(Data items)
>>>>>
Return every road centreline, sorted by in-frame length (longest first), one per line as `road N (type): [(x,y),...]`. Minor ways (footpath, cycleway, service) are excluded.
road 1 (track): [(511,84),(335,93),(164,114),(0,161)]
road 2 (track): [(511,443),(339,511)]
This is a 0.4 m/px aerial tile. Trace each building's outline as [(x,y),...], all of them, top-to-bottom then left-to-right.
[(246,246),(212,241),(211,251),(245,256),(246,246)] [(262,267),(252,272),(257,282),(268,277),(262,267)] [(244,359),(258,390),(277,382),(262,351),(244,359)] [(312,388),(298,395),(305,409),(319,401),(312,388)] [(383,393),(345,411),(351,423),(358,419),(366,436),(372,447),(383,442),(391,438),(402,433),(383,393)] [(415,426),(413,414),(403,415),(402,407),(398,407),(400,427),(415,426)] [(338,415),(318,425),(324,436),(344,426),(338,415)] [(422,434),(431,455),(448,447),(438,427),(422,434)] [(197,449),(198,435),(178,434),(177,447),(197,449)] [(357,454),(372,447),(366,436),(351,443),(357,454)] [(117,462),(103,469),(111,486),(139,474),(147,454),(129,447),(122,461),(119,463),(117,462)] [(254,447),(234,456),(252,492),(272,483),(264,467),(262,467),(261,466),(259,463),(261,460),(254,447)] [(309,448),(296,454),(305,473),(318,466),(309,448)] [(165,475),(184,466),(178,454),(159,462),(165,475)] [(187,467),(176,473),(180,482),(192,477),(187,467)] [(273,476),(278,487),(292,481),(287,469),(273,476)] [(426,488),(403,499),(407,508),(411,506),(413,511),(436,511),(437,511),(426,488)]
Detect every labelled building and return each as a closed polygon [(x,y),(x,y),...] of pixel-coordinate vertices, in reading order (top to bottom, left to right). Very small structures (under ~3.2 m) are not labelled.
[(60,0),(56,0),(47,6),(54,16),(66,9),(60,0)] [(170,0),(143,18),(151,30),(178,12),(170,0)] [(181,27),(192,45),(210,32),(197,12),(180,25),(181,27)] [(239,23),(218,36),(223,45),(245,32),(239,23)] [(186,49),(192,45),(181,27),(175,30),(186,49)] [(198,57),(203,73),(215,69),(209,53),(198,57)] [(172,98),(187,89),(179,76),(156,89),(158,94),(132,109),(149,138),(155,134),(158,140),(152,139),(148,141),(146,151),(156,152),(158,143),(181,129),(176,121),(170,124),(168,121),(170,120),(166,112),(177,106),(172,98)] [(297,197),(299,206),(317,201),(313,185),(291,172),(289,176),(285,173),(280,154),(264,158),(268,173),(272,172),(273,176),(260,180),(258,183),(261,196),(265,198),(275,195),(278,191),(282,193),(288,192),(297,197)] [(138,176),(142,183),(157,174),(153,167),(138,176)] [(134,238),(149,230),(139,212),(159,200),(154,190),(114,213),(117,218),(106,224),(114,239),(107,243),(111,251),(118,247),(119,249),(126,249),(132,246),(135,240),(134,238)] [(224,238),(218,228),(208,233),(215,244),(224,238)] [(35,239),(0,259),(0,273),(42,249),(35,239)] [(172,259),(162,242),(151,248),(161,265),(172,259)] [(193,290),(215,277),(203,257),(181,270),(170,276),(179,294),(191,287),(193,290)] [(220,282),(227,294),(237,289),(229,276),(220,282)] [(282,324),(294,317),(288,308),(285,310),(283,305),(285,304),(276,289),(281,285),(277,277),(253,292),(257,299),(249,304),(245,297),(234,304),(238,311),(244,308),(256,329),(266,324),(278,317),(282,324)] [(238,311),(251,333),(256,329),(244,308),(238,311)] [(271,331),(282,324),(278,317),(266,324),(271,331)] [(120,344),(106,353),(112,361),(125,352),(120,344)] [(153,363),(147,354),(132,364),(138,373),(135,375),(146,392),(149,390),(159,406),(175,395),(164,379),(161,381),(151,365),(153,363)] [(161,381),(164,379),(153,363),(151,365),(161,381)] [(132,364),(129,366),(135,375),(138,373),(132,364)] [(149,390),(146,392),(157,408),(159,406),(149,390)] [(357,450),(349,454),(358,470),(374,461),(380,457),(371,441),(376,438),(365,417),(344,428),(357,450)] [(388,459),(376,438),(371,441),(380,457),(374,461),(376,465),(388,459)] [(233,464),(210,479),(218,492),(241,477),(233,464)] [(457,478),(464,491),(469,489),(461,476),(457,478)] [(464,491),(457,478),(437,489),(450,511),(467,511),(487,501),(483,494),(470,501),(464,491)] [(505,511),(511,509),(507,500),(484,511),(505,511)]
<<<<<
» **Exercise brief**
Copy every line of the material above word for word, changing nothing.

» **Response to the exercise**
Return every road centreline, sorted by in-frame length (longest first), one per line as `road N (type): [(x,y),...]`. Minor ways (footpath, cycleway, service) are excluded.
road 1 (track): [(511,84),(335,93),(164,114),(0,161)]
road 2 (track): [(511,443),(339,511)]
This is a 0.4 m/px aerial tile. Trace each building's outline as [(x,y),...], all of them, top-to-bottom then left-to-right.
[(246,246),(212,241),(211,251),(245,256),(246,246)] [(262,267),(252,272),(257,282),(268,277),(262,267)] [(244,359),(258,390),(277,382),(262,351),(244,359)] [(312,388),(298,395),(305,409),(319,401),(312,388)] [(383,393),(345,411),(351,423),(358,419),(366,436),(372,447),(383,442),(391,438),(402,433),(383,393)] [(415,426),(413,414),(403,415),(402,407),(398,407),(400,427),(415,426)] [(338,415),(318,425),(324,436),(344,426),(338,415)] [(422,434),(431,455),(448,447),(438,427),(422,434)] [(197,449),(198,435),(178,434),(177,447),(197,449)] [(357,454),(372,447),(366,436),(351,443),(357,454)] [(117,462),(103,469),(111,486),(139,474),(147,454),(129,447),(122,461),(119,463),(117,462)] [(254,447),(234,456),(252,492),(272,483),(264,467),(262,467),(261,466),(259,463),(261,460),(254,447)] [(309,448),(296,454),(305,473),(318,466),(309,448)] [(165,475),(184,466),(178,454),(159,462),(165,475)] [(187,467),(176,473),(180,482),(192,477),(187,467)] [(273,476),(278,487),(292,481),(287,469),(273,476)] [(426,488),(403,499),(407,508),(411,506),(413,511),(436,511),(437,511),(426,488)]
Detect every labelled building and return each as a closed polygon [(x,y),(x,y),...] of pixel-coordinate vertices, in reading order (top to bottom, left to right). Very small structures (under ~3.2 m) are not labelled.
[(60,0),(56,0),(47,6),(54,16),(66,9),(60,0)] [(170,0),(143,18),(151,30),(178,12),(170,0)] [(181,27),(192,45),(210,32),(197,12),(180,25),(181,27)] [(239,23),(218,36),(223,45),(245,32),(239,23)] [(186,49),(192,45),(181,27),(175,30),(186,49)] [(198,57),(203,73),(215,69),(209,53),(198,57)] [(172,98),(187,89),(179,76),(156,89),(158,94),(132,109),(149,138),(155,134),(158,140),(152,139),(148,141),(146,151),(156,152),(158,143),(181,129),(176,121),(170,124),(168,121),(170,120),(166,112),(177,106),(172,98)] [(297,197),(299,206),(317,201),(313,185),(291,172),(289,176),(285,173),(280,154),(264,158),(268,173),(272,172),(273,176),(260,180),(258,183),(261,196),(265,198),(275,195),(278,191),(282,193),(288,192),(297,197)] [(138,176),(142,183),(157,174),(153,167),(138,176)] [(134,238),(149,230),(139,212),(159,200),(154,190),(114,213),(117,218),(106,224),(114,239),(107,243),(111,251),(118,247),(119,249),(126,249),(132,246),(135,240),(134,238)] [(224,238),(218,228),(208,233),(215,244),(224,238)] [(35,239),(0,259),(0,273),(42,249),(35,239)] [(172,259),(162,242),(151,248),(161,265),(172,259)] [(193,290),(215,277),(203,257),(181,270),(170,276),(179,294),(191,287),(193,290)] [(220,282),(227,294),(237,289),(229,276),(220,282)] [(282,324),(294,317),(288,308),(285,310),(283,305),(285,304),(276,289),(281,285),(277,277),(253,292),(257,299),(249,304),(245,297),(234,304),(238,311),(244,308),(256,329),(266,324),(278,317),(282,324)] [(238,311),(251,333),(256,329),(244,308),(238,311)] [(271,331),(282,324),(278,317),(266,324),(271,331)] [(120,344),(106,353),(112,361),(125,352),(120,344)] [(153,363),(147,354),(132,364),(138,373),(135,375),(146,392),(149,390),(159,406),(175,395),(164,379),(161,381),(151,365),(153,363)] [(161,381),(164,379),(153,363),(151,365),(161,381)] [(132,364),(129,366),(135,375),(138,373),(132,364)] [(149,390),(146,392),(157,408),(159,406),(149,390)] [(357,450),(349,454),(358,470),(374,461),(380,457),(371,441),(376,438),(365,417),(344,428),(357,450)] [(388,459),(376,438),(371,441),(380,457),(374,461),(376,465),(388,459)] [(233,464),(210,479),(218,492),(241,477),(233,464)] [(457,478),(464,491),(469,489),(461,476),(457,478)] [(464,491),(457,478),(437,489),(450,511),(467,511),(487,501),(483,494),(470,501),(464,491)] [(505,511),(511,509),(507,500),(484,511),(505,511)]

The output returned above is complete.